- **SET EXERCISE**:
Print the lines starting with the line containing "Return every road" and going on through the line containing "road 3 (unclassified): [(86,260),(25,219),(0,145)]", with both of those lines included. Copy them character for character.

- **MATERIAL TO PROCESS**:
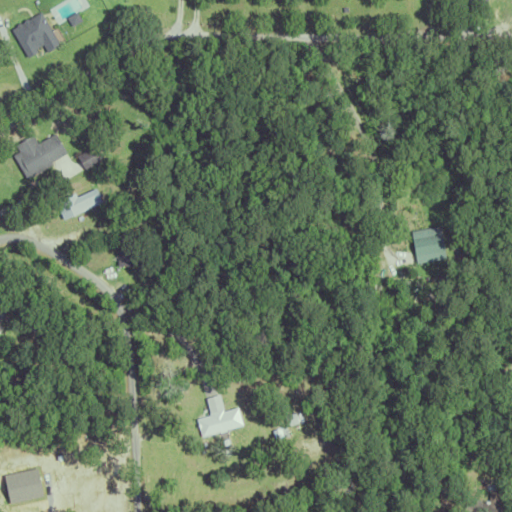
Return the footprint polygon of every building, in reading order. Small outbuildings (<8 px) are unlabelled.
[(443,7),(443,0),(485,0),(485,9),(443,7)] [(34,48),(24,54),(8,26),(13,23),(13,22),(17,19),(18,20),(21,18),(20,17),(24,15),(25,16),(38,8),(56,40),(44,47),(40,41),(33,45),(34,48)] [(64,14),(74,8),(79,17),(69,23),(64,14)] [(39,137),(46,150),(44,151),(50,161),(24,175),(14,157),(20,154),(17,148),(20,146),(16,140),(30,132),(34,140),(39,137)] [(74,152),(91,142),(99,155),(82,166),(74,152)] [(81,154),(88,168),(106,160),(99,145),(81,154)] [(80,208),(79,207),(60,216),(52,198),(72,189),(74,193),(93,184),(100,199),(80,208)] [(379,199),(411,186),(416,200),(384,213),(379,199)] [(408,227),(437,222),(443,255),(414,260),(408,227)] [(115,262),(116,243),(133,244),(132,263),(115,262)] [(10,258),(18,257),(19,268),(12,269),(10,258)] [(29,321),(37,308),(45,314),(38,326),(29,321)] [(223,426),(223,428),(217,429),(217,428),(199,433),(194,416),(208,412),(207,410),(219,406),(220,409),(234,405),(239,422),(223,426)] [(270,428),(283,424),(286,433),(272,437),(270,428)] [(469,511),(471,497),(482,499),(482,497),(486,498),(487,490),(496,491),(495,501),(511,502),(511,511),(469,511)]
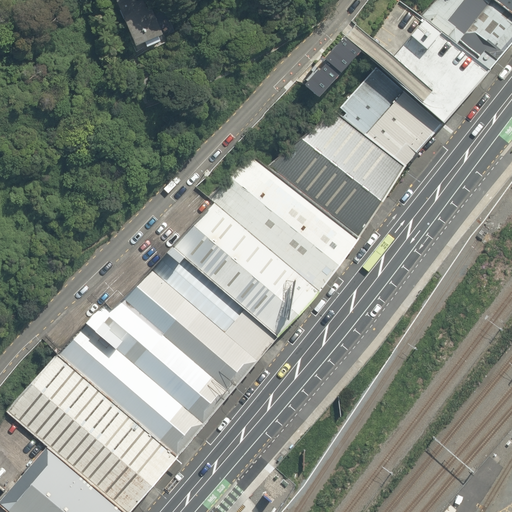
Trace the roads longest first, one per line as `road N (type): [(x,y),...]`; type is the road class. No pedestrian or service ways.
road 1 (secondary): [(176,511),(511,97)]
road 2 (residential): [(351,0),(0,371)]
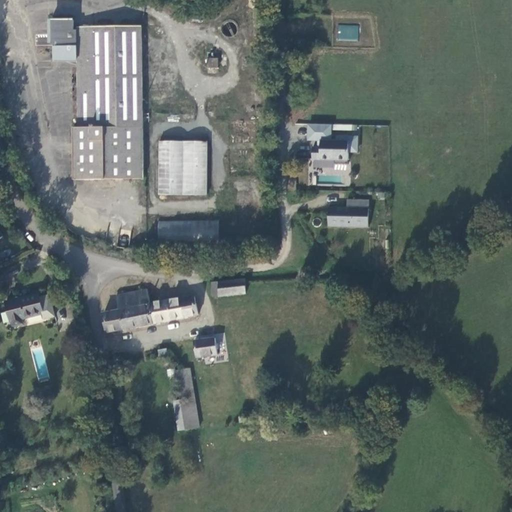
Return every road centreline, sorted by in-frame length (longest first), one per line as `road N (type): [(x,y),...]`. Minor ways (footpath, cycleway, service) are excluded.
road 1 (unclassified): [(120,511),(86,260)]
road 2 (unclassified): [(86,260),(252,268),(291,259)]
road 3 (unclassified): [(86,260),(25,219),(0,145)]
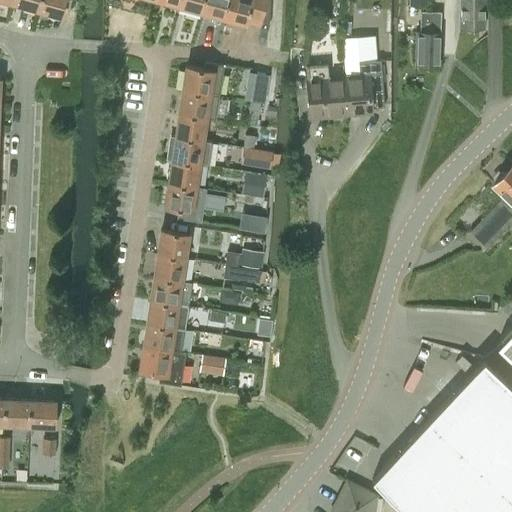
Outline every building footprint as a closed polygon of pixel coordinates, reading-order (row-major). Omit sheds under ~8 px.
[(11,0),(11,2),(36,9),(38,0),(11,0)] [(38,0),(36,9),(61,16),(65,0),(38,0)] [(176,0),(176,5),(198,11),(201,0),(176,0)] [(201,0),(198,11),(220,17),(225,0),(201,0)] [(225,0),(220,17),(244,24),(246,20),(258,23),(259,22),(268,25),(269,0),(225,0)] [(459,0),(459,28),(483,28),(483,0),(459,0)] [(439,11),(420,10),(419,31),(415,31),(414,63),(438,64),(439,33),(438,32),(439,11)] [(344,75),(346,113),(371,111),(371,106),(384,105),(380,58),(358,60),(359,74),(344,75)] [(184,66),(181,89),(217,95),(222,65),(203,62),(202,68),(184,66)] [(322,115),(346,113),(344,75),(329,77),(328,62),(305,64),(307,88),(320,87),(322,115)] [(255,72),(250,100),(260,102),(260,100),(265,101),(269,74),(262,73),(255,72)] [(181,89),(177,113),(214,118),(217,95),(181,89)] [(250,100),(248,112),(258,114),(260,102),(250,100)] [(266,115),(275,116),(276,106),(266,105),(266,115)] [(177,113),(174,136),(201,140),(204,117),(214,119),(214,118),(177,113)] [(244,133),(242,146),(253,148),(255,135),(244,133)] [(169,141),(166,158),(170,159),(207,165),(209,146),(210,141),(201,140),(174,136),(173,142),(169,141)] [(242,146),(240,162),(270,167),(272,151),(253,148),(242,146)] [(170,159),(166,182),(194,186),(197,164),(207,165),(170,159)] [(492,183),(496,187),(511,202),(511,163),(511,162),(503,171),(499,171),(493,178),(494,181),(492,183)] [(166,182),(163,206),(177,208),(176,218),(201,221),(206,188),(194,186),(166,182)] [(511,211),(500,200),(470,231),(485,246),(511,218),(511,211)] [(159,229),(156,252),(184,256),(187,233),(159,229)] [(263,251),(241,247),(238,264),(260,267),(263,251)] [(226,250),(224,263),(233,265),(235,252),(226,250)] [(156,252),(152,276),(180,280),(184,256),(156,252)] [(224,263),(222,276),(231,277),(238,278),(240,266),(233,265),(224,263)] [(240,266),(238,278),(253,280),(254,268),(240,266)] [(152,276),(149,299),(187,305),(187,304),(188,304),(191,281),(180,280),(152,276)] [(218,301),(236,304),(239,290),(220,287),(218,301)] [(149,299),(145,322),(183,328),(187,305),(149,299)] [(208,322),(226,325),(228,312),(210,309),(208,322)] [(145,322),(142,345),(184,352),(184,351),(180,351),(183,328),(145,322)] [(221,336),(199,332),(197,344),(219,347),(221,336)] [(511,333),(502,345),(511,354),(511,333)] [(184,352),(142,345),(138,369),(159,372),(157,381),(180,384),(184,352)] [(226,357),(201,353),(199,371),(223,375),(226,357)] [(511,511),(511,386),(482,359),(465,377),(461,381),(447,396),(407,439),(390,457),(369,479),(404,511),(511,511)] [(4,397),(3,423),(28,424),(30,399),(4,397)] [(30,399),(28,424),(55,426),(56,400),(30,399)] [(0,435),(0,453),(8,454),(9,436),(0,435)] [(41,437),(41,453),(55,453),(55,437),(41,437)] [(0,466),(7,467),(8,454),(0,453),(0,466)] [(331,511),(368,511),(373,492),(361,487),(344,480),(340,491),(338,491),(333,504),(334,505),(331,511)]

- **COMPLETE RESPONSE**:
Return every road centreline, sorted by in-frame length (longest first), one per line as `road N (type): [(x,y),...]`. Minor ways (footpath, cycleway, service) are excluded.
road 1 (unclassified): [(120,511),(86,260)]
road 2 (unclassified): [(86,260),(252,268),(291,259)]
road 3 (unclassified): [(86,260),(25,219),(0,145)]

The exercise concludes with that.